To do: Please print exactly the line containing "BAT2: 1.5V (plus" and every line after it to the end of the records below, and nothing more.

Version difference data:
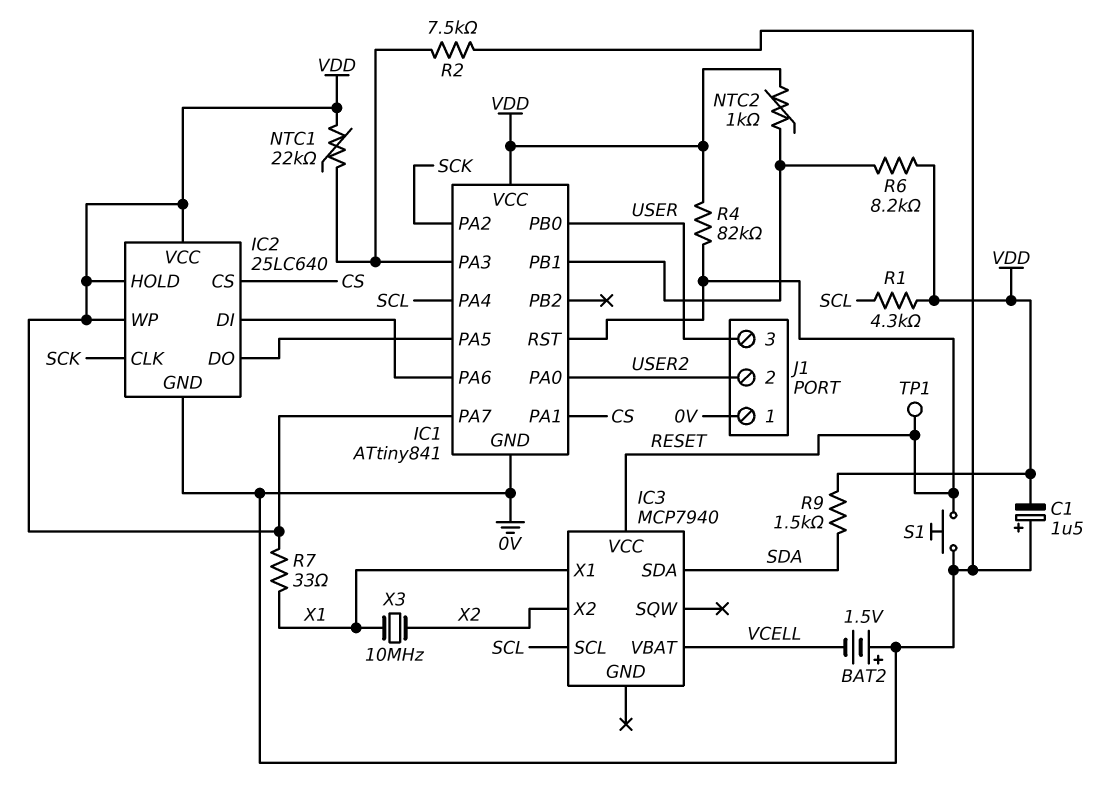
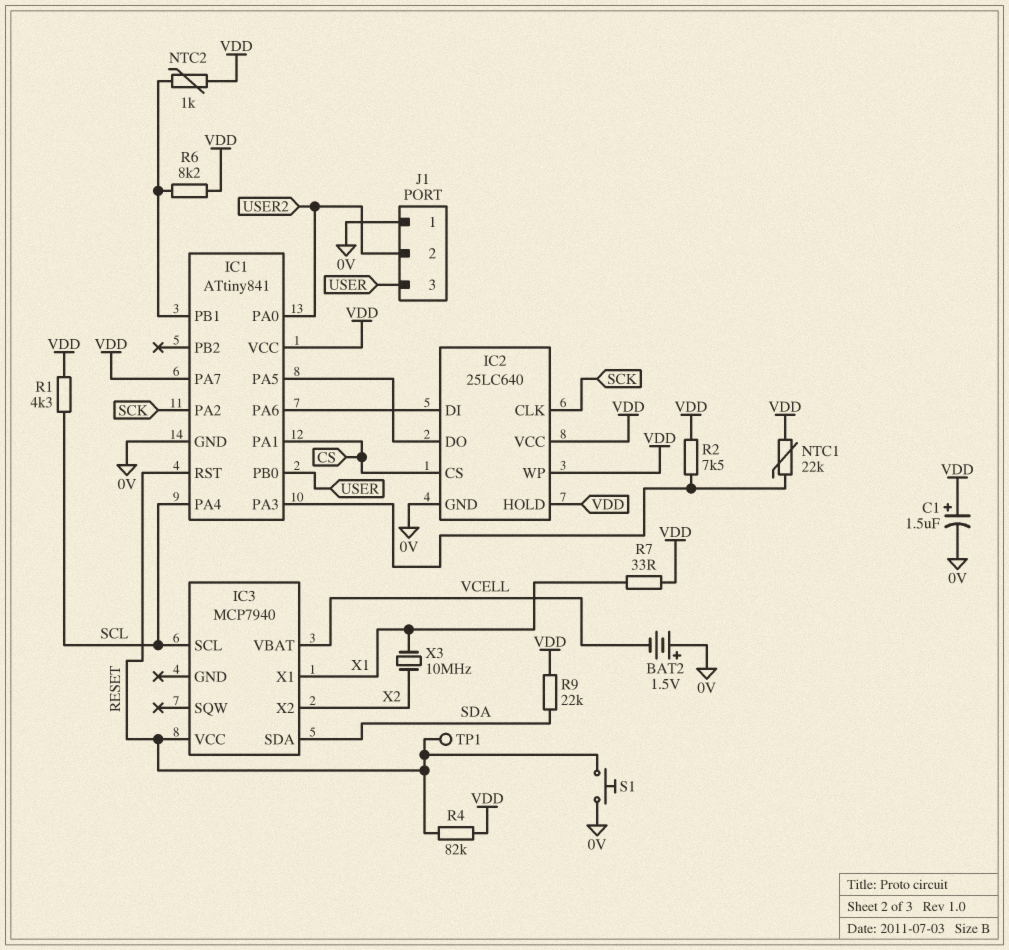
C1: 1.5uF (plus 0V, minus VDD) -> 1.5uF (plus VDD, minus 0V)
R2: 7.5k (0V, IC1/PA3) -> 7.5k (IC1/PA3, VDD)
R9: 1.5k (SDA, VDD) -> 22k (SDA, VDD)

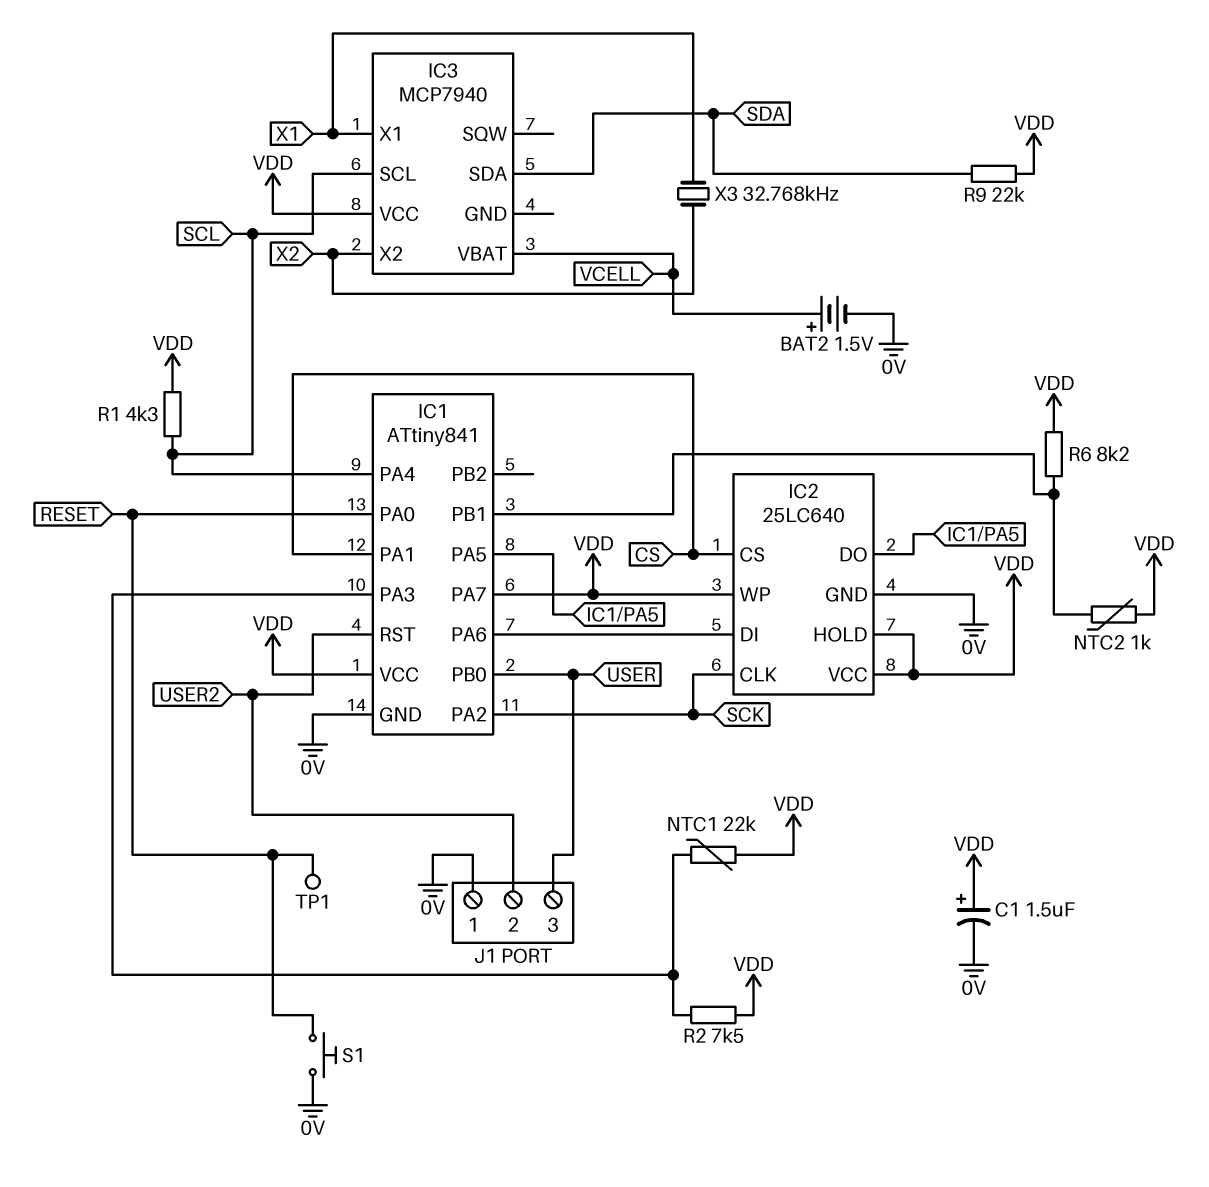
BAT2: 1.5V (plus 0V, minus VCELL) -> 1.5V (plus VCELL, minus 0V)
IC1 pin PA0: USER2 -> RESET
IC1 pin RST: RESET -> USER2
IC3 pin VCC: RESET -> VDD
R4: 82k (RESET, VDD) -> none
R7: 33 (VDD, X1) -> none
X3: 10MHz (X1, X2) -> 32.768kHz (X1, X2)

Exercise output:
BAT2: 1.5V (plus 0V, minus VCELL) -> 1.5V (plus VCELL, minus 0V)
IC1 pin PA0: USER2 -> RESET
IC1 pin RST: RESET -> USER2
IC3 pin VCC: RESET -> VDD
R4: 82k (RESET, VDD) -> none
R7: 33 (VDD, X1) -> none
X3: 10MHz (X1, X2) -> 32.768kHz (X1, X2)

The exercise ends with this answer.